» INPUT FOR THIS TASK:
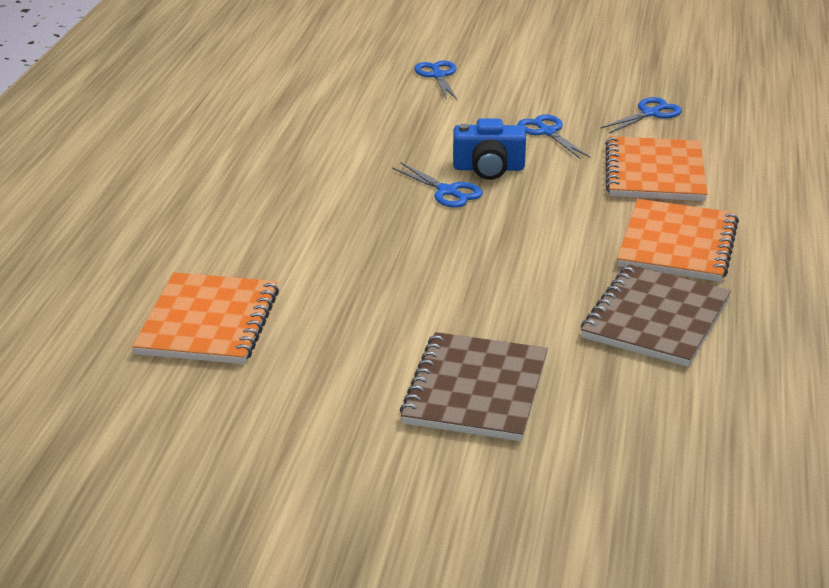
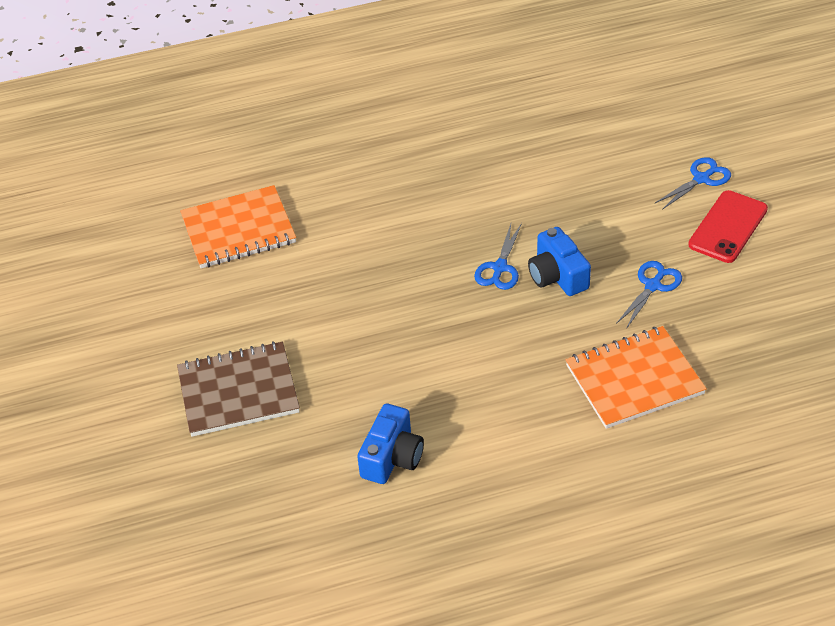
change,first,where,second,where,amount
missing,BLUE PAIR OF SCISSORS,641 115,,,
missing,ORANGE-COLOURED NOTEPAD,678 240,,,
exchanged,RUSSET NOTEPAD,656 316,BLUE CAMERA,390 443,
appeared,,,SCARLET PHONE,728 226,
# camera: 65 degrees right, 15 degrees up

» TASK TO CARRY OUT:
All lines above that include the word "missing" should be located and copied.

» COMPLETED TASK:
missing,BLUE PAIR OF SCISSORS,641 115,,,
missing,ORANGE-COLOURED NOTEPAD,678 240,,,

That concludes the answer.